◆ **What needs to be done**: Copy out each entry below verbatim, skipping the images.

(Revision tracking records)
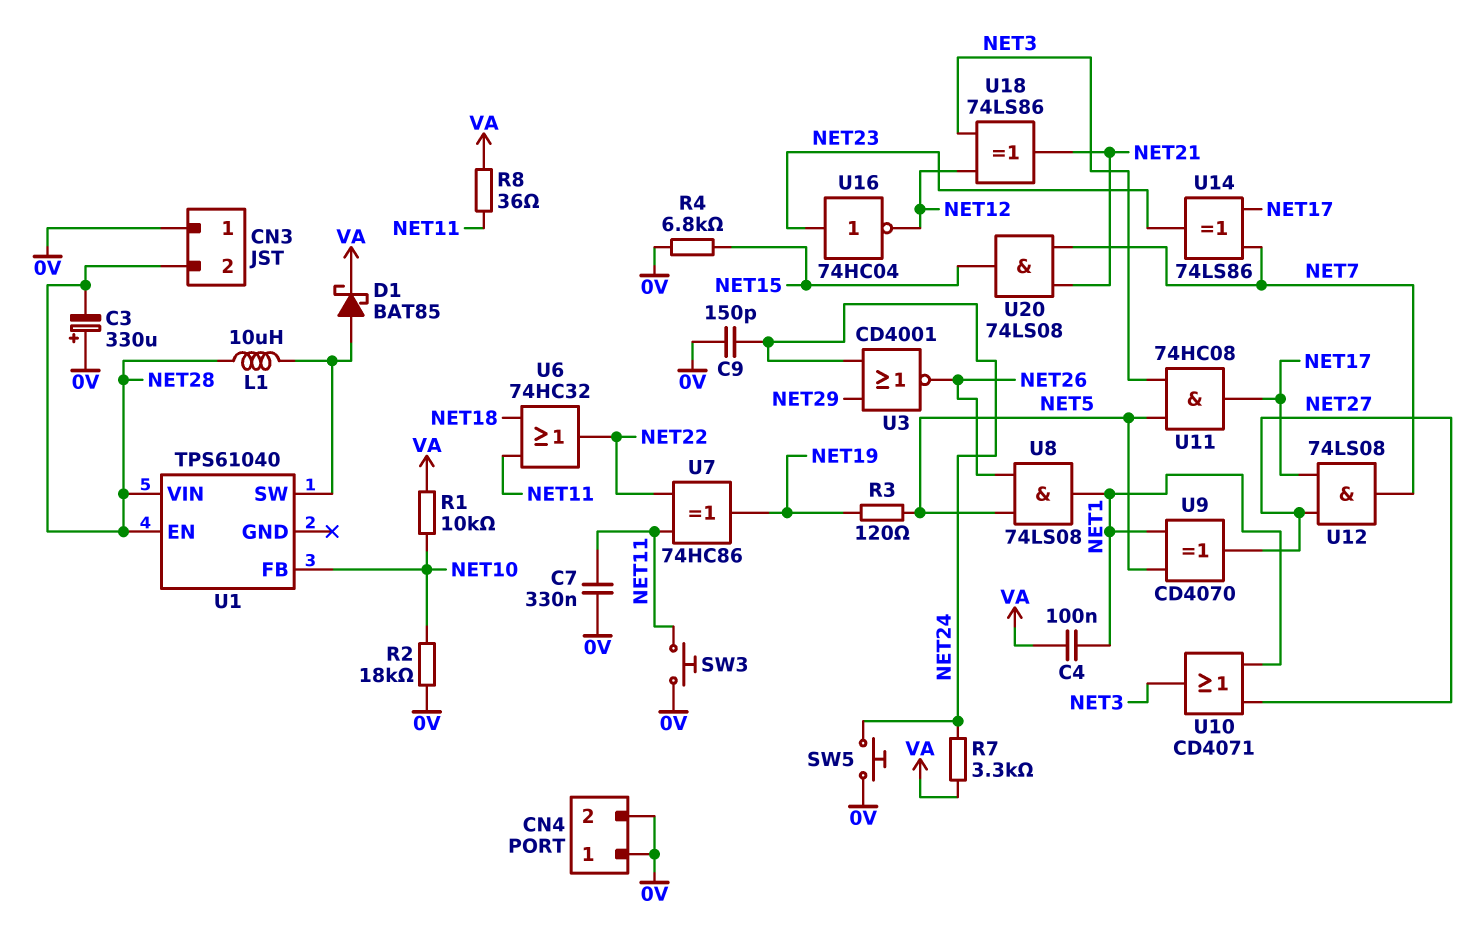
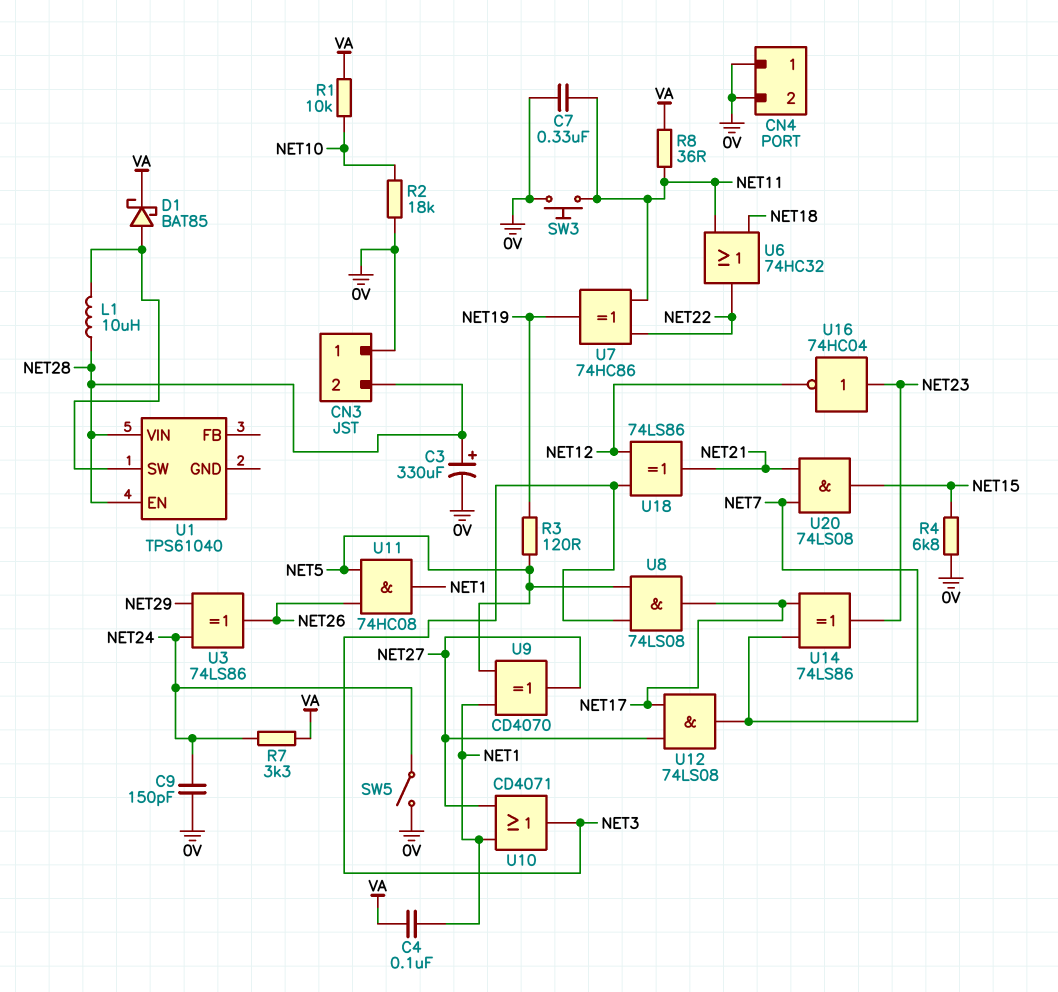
C3: 330uF (plus 0V, minus NET28) -> 330uF (plus NET28, minus 0V)
SW5: button (0V, NET24) -> switch (0V, NET24)
U1 pin FB: NET10 -> none
U3: NOR CD4001 (in NET24, in NET29, out NET26) -> XOR 74LS86 (in NET24, in NET29, out NET26)
U8: AND 74LS08 (in NET5, in NET26, out NET1) -> AND 74LS08 (in NET3, in NET5, out NET17)
U11: AND 74HC08 (in NET3, in NET5, out NET17) -> AND 74HC08 (in NET5, in NET26, out NET1)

◆ **Task output**:
C3: 330uF (plus 0V, minus NET28) -> 330uF (plus NET28, minus 0V)
SW5: button (0V, NET24) -> switch (0V, NET24)
U1 pin FB: NET10 -> none
U3: NOR CD4001 (in NET24, in NET29, out NET26) -> XOR 74LS86 (in NET24, in NET29, out NET26)
U8: AND 74LS08 (in NET5, in NET26, out NET1) -> AND 74LS08 (in NET3, in NET5, out NET17)
U11: AND 74HC08 (in NET3, in NET5, out NET17) -> AND 74HC08 (in NET5, in NET26, out NET1)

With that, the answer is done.